Your answer should contain every line of the records, transcribed word for word.

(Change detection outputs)
★ ★ ★ ★

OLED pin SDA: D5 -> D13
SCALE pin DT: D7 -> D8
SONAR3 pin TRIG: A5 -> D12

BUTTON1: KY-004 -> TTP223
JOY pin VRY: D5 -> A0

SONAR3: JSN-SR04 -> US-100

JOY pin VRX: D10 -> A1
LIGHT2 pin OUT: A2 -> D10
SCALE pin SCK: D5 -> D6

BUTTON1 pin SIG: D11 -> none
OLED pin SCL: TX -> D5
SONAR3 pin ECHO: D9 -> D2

★ ★ ★ ★

◆ **Exercise solution**:
OLED pin SDA: D5 -> D13
SCALE pin DT: D7 -> D8
SONAR3 pin TRIG: A5 -> D12

BUTTON1: KY-004 -> TTP223
JOY pin VRY: D5 -> A0

SONAR3: JSN-SR04 -> US-100

JOY pin VRX: D10 -> A1
LIGHT2 pin OUT: A2 -> D10
SCALE pin SCK: D5 -> D6

BUTTON1 pin SIG: D11 -> none
OLED pin SCL: TX -> D5
SONAR3 pin ECHO: D9 -> D2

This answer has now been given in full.